Exercise data>
__________________________________________________

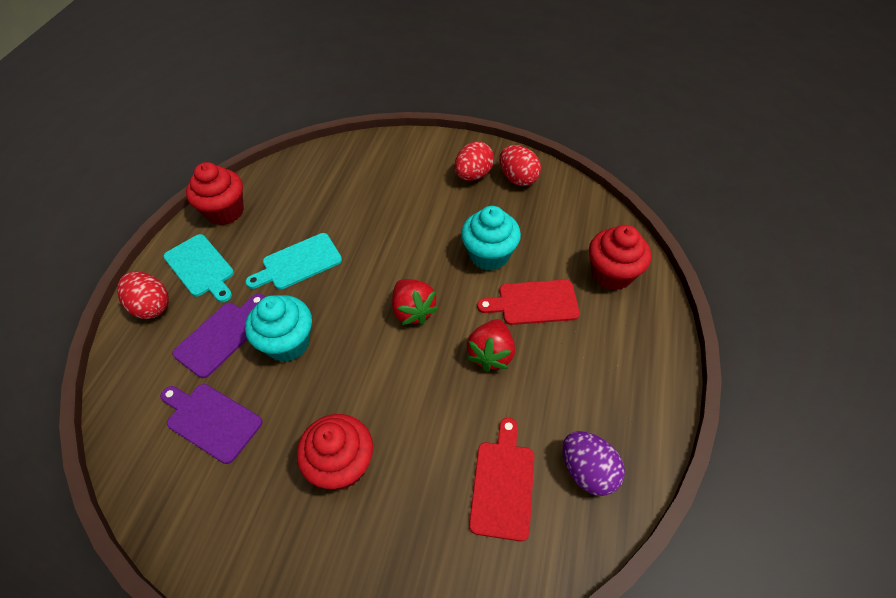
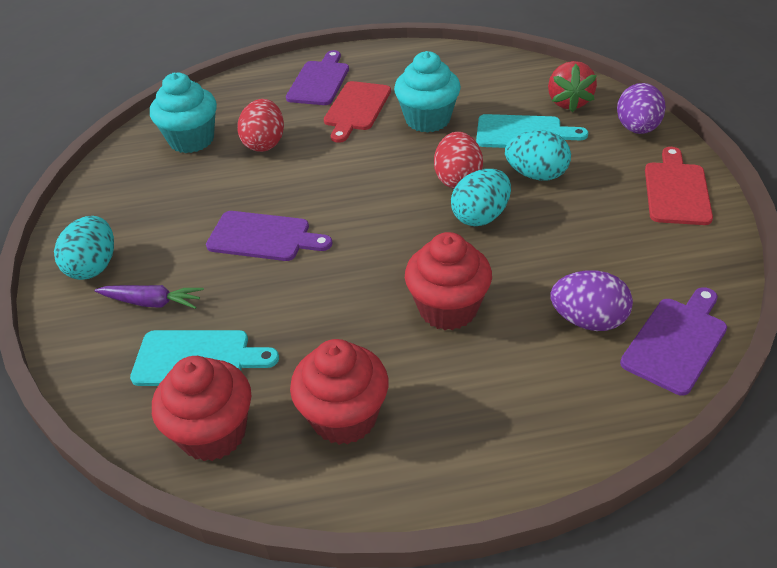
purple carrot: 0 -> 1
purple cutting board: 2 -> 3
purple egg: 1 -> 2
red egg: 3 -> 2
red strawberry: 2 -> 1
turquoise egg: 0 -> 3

__________________________________________________

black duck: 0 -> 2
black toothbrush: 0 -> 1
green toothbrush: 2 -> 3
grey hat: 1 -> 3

__________________________________________________

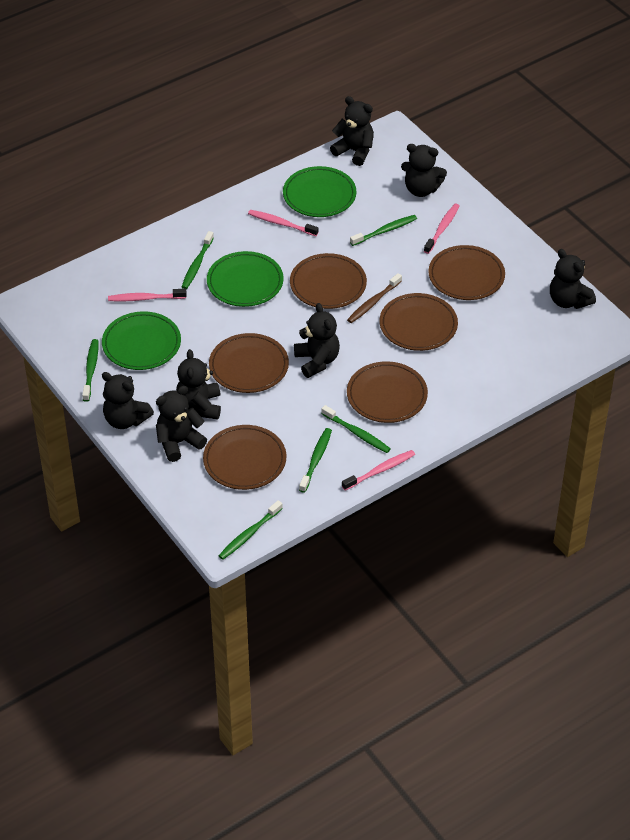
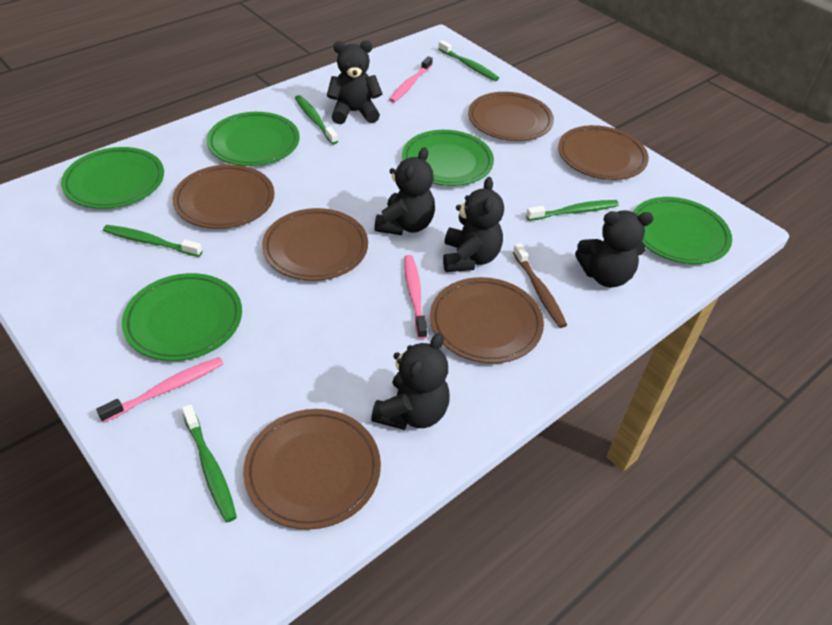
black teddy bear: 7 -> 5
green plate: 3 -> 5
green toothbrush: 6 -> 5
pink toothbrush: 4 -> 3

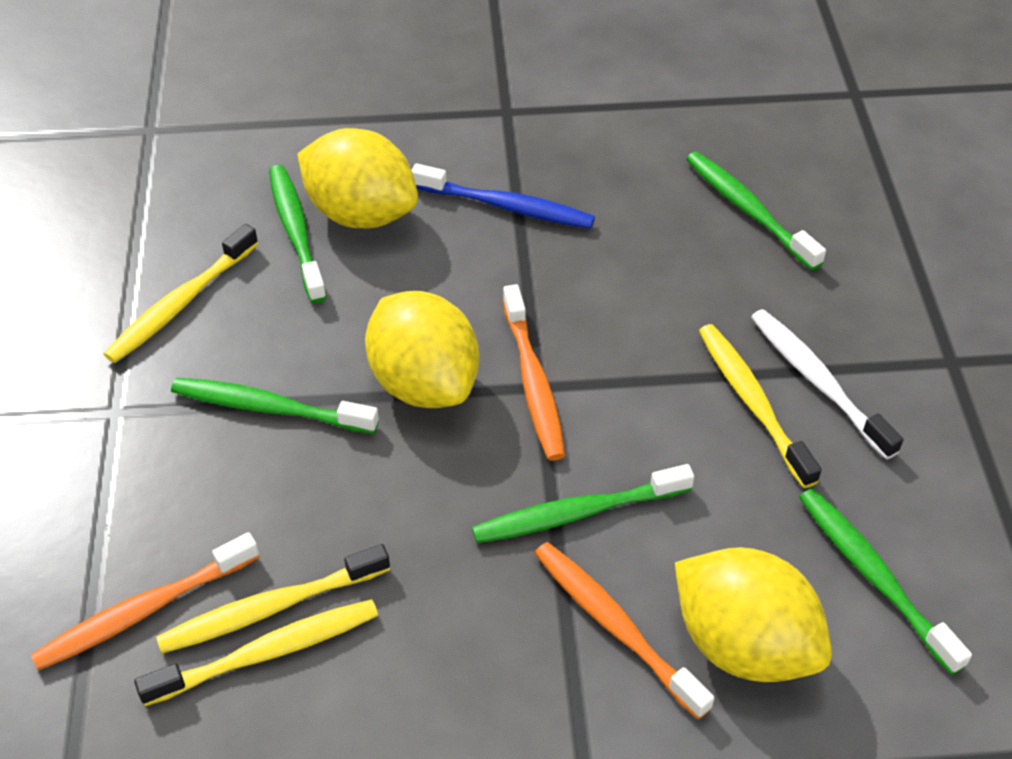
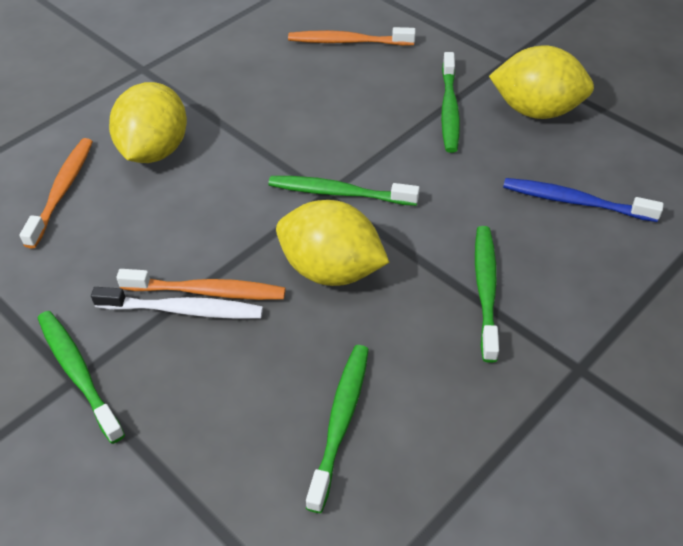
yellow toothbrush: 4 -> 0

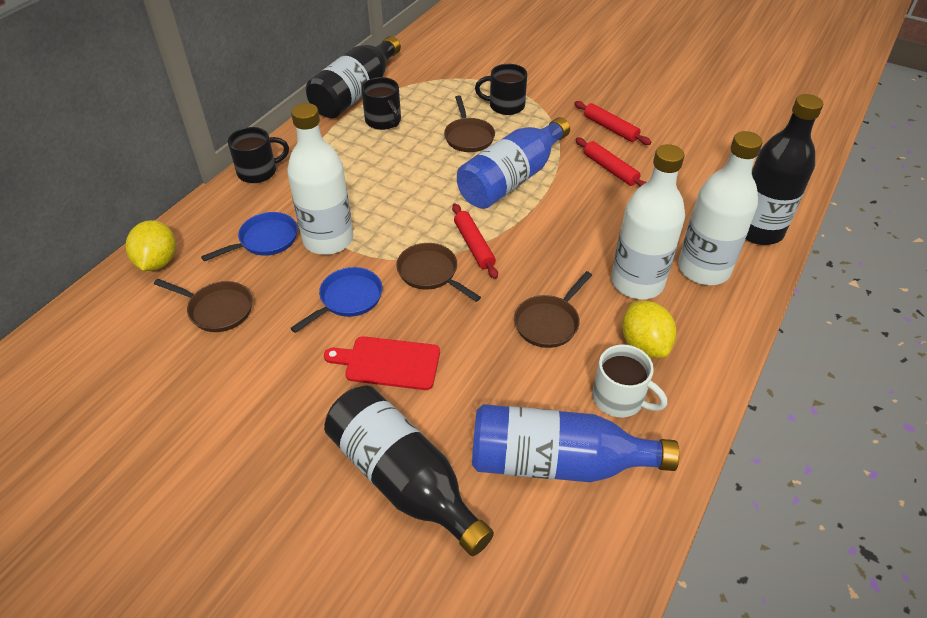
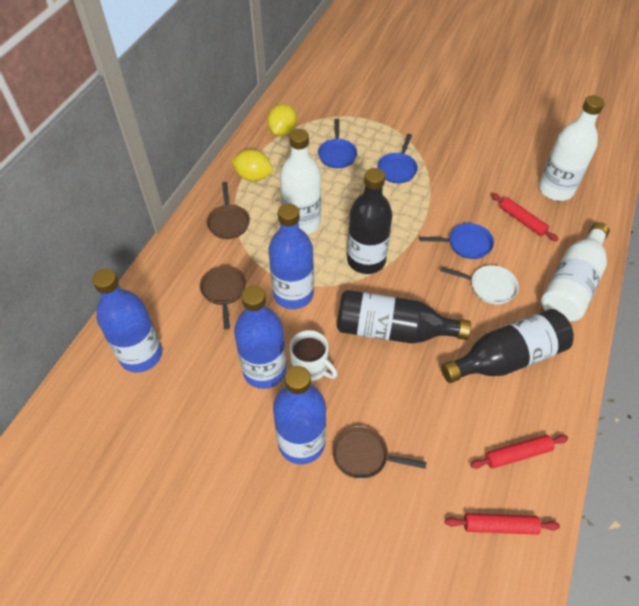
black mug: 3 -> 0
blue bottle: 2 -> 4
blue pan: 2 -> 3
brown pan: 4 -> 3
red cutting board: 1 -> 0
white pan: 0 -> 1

__________________________________________________

Aim of the task>
Your answer should consist solely of the lines above from the line with "black mug: 3 -> 0" to the line with "white pan: 0 -> 1", both included, reproduced exactly.

Task response>
black mug: 3 -> 0
blue bottle: 2 -> 4
blue pan: 2 -> 3
brown pan: 4 -> 3
red cutting board: 1 -> 0
white pan: 0 -> 1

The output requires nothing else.